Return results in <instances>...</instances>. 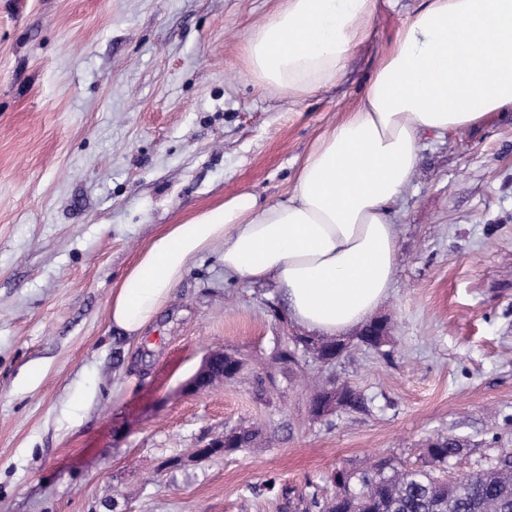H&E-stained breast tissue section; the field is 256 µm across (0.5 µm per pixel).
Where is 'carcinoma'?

== == ==

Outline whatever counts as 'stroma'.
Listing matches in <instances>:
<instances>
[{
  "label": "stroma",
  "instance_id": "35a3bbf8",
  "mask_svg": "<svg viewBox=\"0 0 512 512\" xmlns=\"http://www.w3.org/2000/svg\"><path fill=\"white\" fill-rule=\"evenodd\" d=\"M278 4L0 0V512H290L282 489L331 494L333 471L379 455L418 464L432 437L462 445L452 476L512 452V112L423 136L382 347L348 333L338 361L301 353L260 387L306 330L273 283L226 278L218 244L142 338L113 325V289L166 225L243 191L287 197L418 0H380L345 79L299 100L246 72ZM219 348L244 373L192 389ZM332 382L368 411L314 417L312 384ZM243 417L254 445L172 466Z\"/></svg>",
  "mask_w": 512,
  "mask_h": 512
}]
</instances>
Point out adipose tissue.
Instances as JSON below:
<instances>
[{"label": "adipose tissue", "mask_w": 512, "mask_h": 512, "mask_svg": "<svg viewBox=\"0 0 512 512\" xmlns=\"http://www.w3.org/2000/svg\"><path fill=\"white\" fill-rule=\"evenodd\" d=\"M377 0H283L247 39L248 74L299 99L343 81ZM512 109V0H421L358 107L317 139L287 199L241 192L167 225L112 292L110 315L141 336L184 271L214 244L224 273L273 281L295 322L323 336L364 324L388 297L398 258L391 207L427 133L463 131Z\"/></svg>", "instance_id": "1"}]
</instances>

== == ==

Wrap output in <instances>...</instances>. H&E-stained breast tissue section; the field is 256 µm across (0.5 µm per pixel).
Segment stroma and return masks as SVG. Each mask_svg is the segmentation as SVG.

== == ==

### WHAT YOU SHOULD DO
From the line with "Wrap output in" through the line with "Segment stroma and", repeat every line exactly, both ends included, and nothing outside that range.

### FULL SOLUTION
Wrap output in <instances>...</instances>. H&E-stained breast tissue section; the field is 256 µm across (0.5 µm per pixel).
Segment stroma and return masks as SVG. Each mask_svg is the segmentation as SVG.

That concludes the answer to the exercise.